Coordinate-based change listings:

++++++

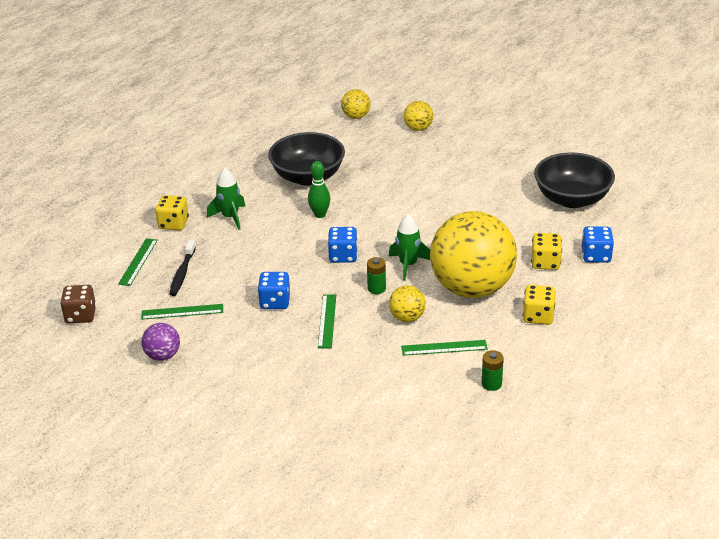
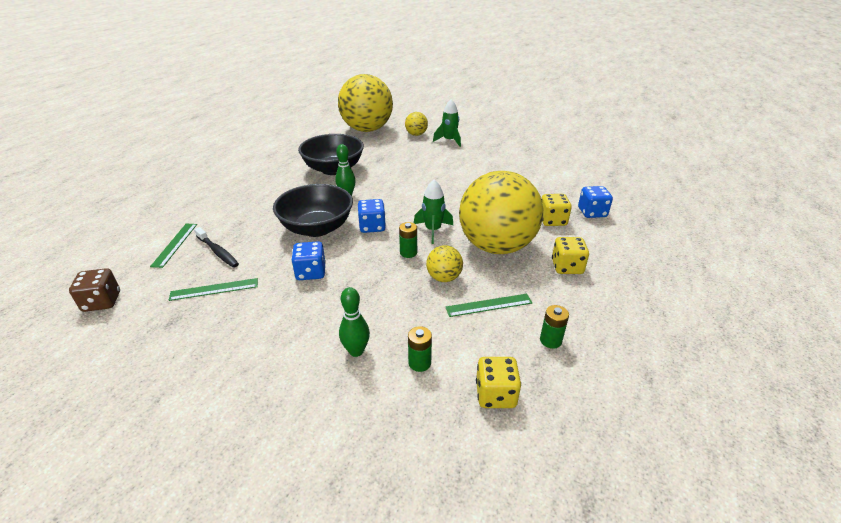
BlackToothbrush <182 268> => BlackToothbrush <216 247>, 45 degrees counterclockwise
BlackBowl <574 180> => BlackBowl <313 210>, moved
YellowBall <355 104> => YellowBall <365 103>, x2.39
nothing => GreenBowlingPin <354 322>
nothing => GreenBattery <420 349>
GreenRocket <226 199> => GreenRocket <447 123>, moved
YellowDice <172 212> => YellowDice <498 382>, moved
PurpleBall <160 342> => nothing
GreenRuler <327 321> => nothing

++++++

_WORK INSTRUCTION_. Return each line from the data where the string "moved" can be found.

_RESPONSE_.
BlackBowl <574 180> => BlackBowl <313 210>, moved
GreenRocket <226 199> => GreenRocket <447 123>, moved
YellowDice <172 212> => YellowDice <498 382>, moved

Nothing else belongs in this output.